Provided data: Begin

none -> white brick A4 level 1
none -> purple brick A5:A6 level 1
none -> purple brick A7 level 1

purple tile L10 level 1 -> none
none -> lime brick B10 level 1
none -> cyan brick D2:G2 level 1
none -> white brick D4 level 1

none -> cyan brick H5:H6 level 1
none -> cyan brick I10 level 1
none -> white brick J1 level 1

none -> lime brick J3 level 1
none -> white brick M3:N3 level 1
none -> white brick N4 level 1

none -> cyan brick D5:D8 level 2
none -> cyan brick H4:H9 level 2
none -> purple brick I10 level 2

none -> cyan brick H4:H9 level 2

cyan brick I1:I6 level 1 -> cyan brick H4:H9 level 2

Provided data: End
Provided data: Begin

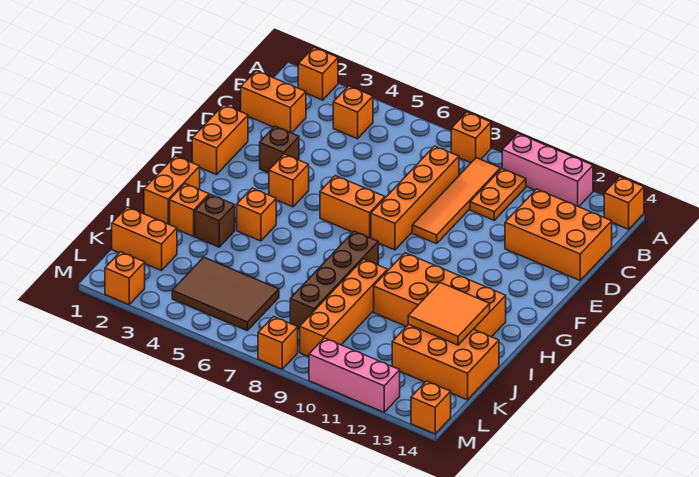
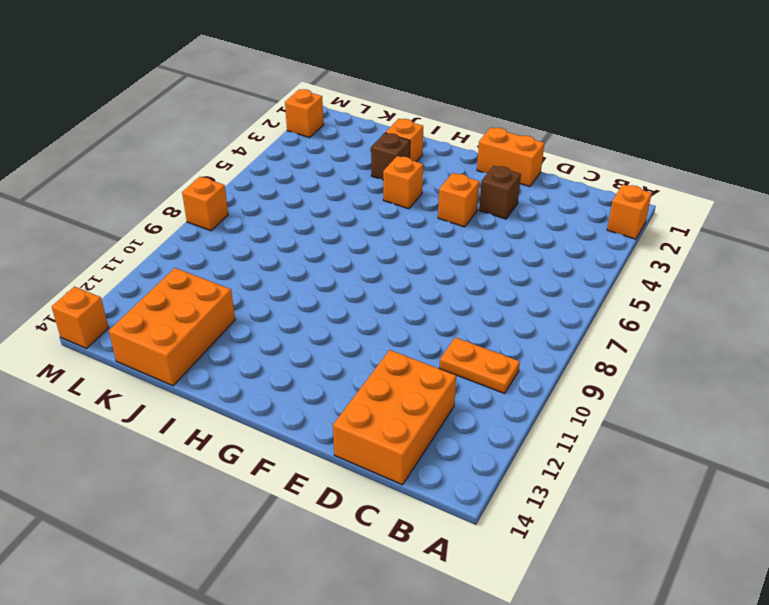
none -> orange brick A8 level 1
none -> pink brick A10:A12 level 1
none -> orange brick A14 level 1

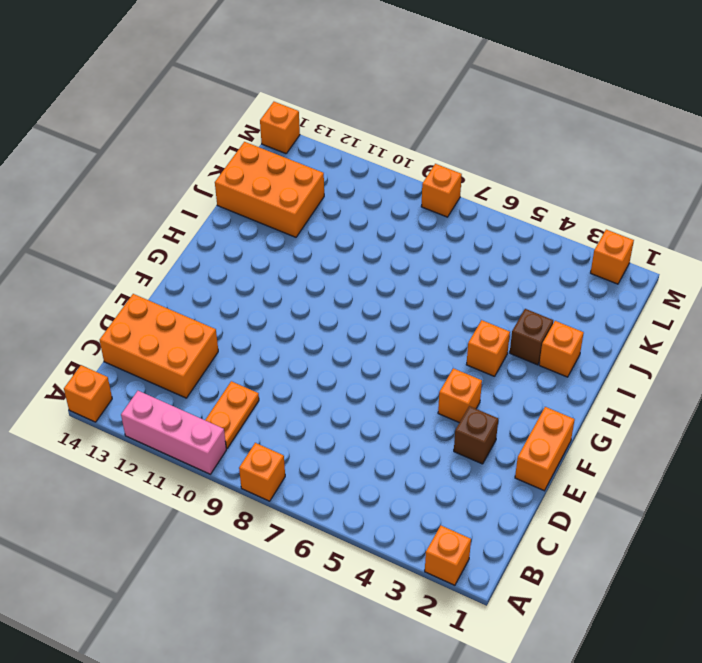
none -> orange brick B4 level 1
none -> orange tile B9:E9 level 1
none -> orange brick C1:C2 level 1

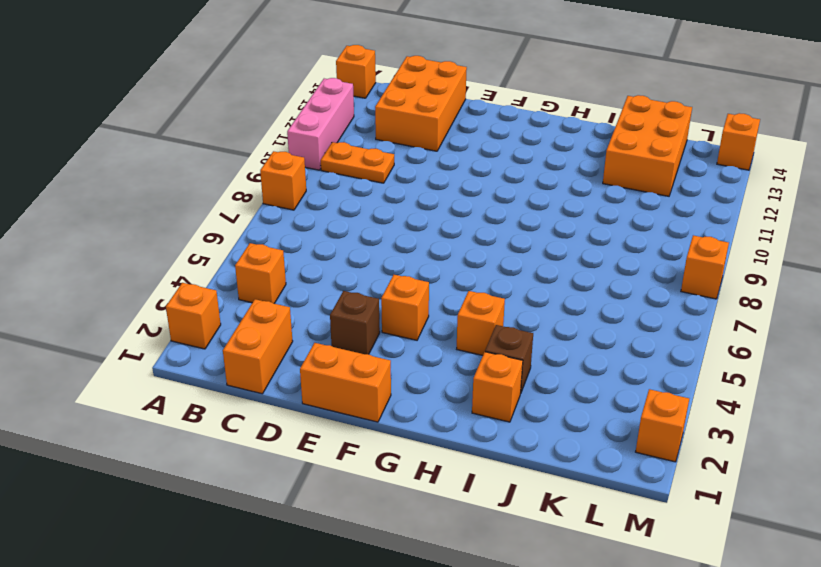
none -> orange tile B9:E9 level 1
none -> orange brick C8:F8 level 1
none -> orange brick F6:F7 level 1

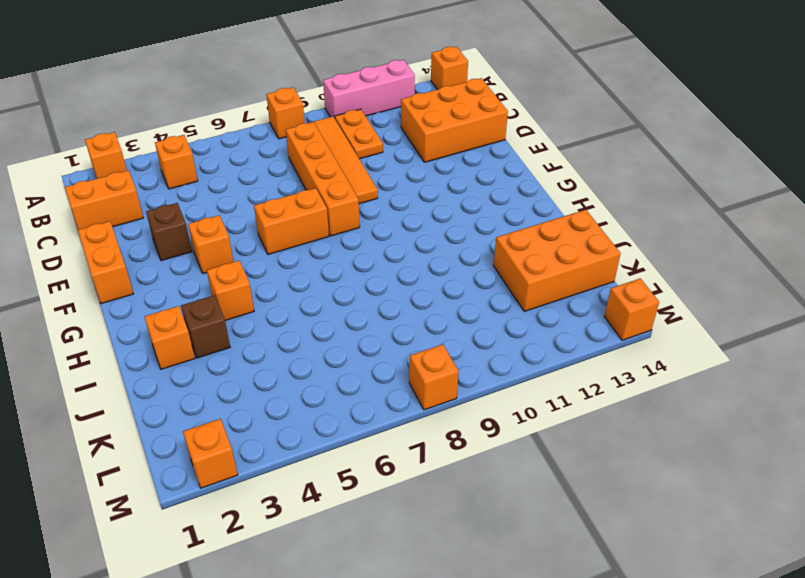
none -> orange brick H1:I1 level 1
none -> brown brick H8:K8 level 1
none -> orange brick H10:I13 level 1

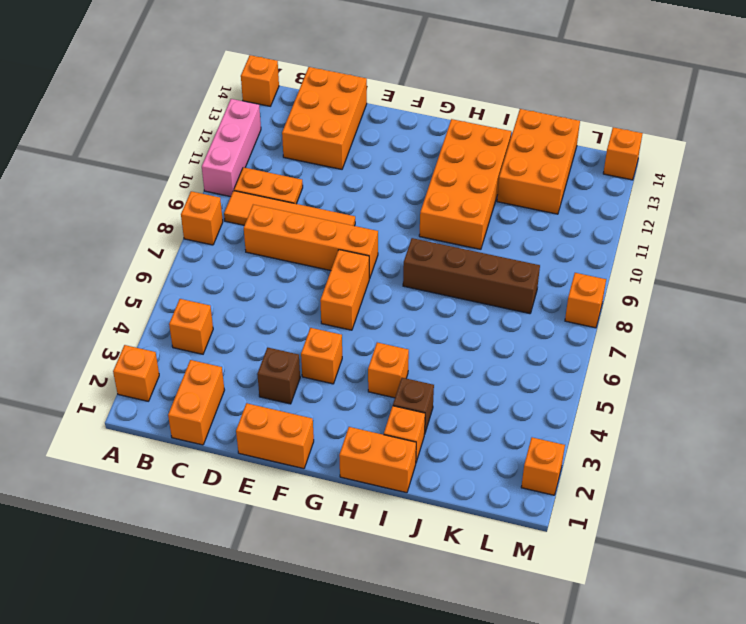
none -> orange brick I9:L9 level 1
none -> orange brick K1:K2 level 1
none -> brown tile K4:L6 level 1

Provided data: End
Provided data: Begin

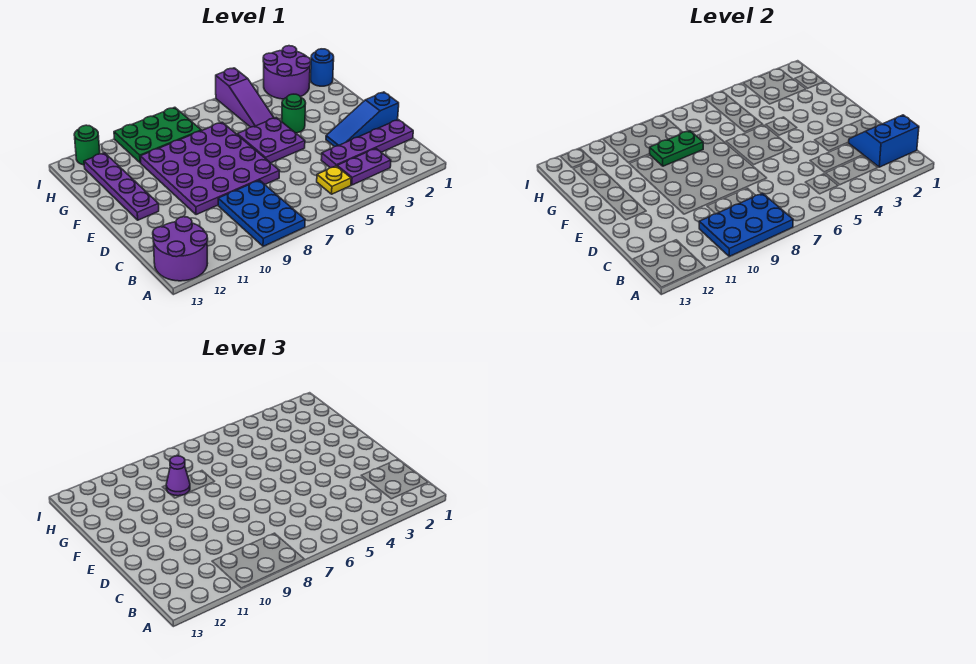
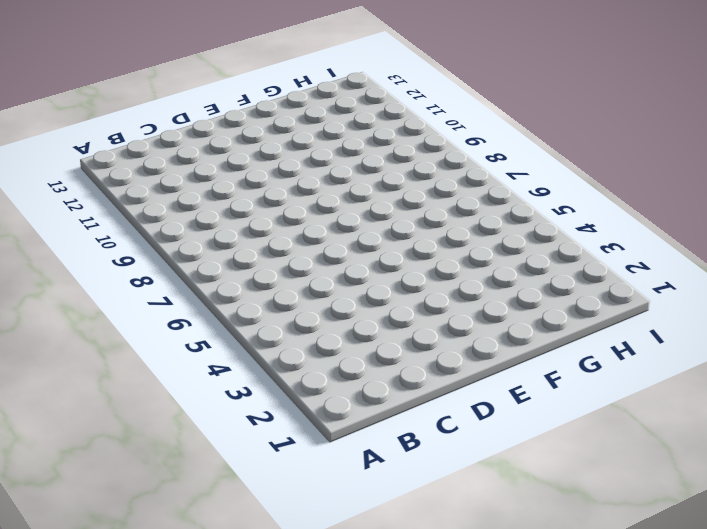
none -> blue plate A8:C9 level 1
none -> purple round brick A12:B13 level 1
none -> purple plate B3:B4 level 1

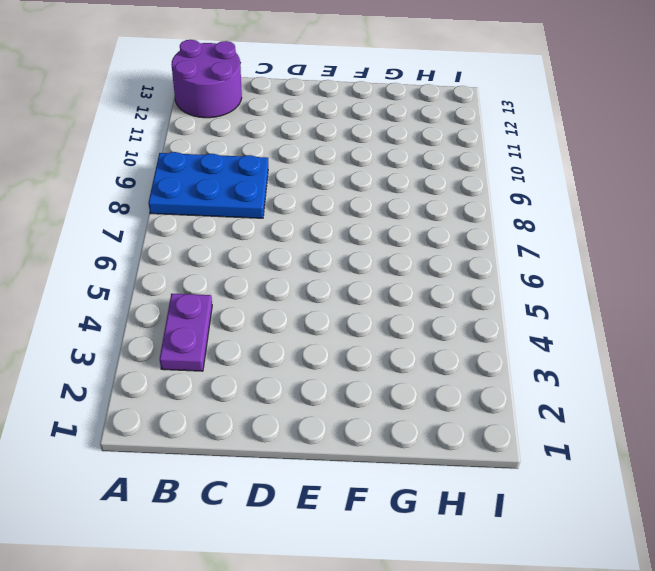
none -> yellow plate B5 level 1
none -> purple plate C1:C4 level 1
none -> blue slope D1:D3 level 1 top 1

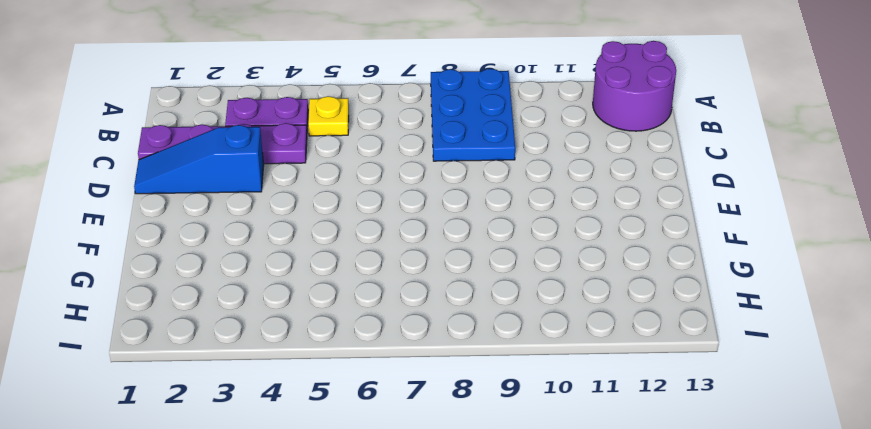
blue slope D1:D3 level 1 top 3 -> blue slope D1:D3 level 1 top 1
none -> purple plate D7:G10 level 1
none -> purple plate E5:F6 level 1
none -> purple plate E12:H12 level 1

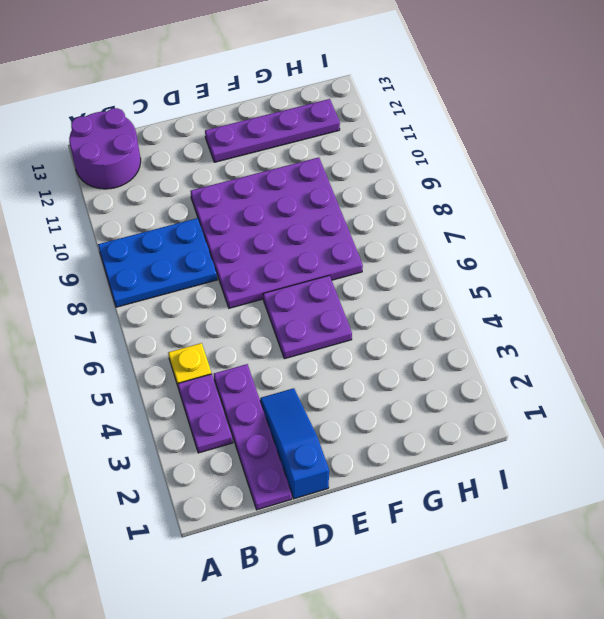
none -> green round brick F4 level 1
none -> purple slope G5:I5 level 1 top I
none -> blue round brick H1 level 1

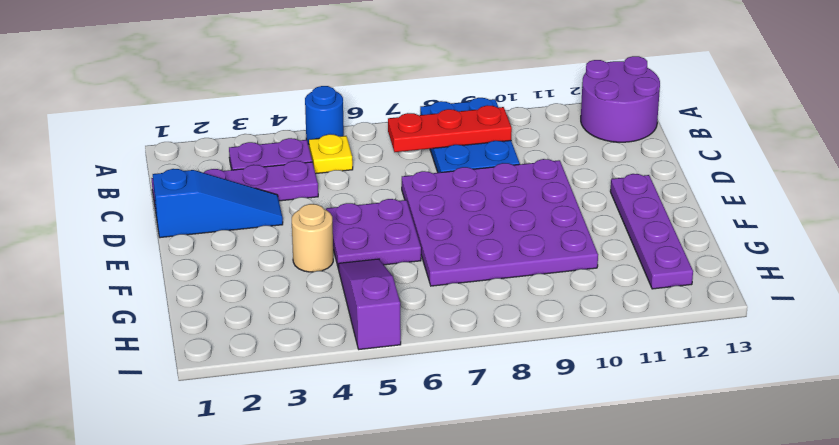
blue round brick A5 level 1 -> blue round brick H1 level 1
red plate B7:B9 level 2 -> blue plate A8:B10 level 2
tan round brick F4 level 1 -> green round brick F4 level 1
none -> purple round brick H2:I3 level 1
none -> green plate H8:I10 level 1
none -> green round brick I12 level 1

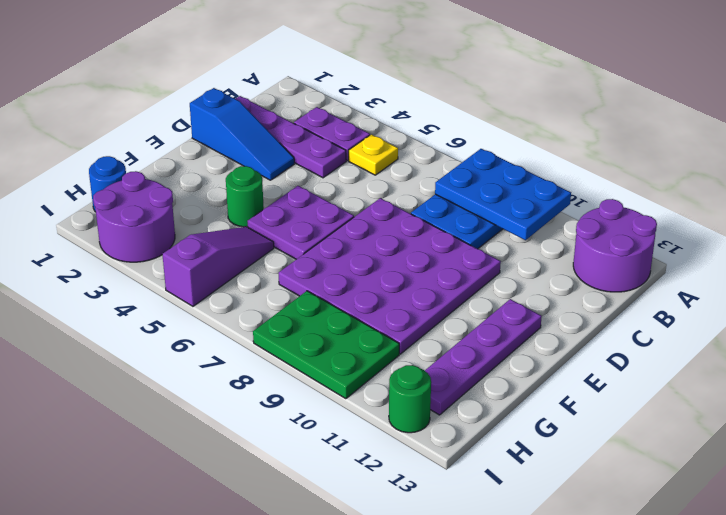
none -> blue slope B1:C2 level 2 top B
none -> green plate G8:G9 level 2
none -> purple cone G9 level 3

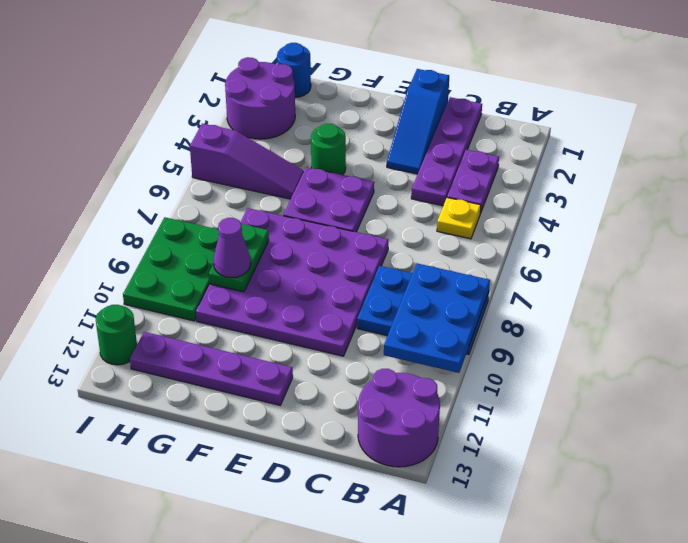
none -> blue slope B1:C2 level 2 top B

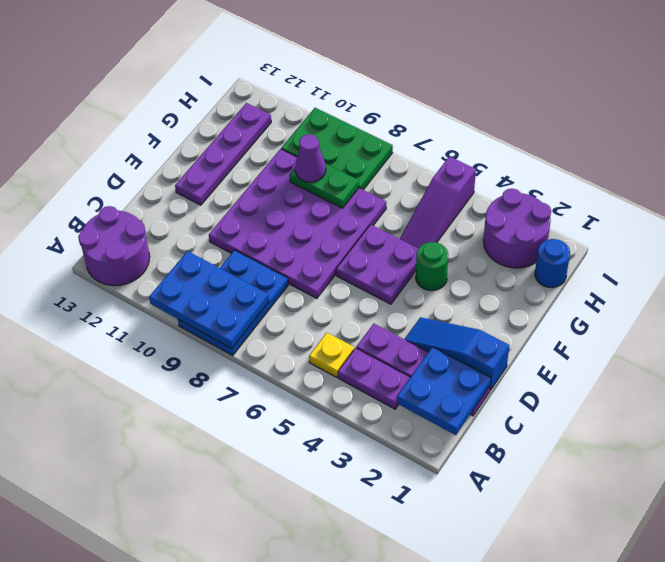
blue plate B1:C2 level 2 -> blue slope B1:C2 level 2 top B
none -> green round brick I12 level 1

Provided data: End

**Try it:**
Take exactly the lines from the one containing "none -> orange brick I9:L9 level 1" through the one containing "none -> brown tile K4:L6 level 1" in the data above, and output them with nothing added.

**Written response:**
none -> orange brick I9:L9 level 1
none -> orange brick K1:K2 level 1
none -> brown tile K4:L6 level 1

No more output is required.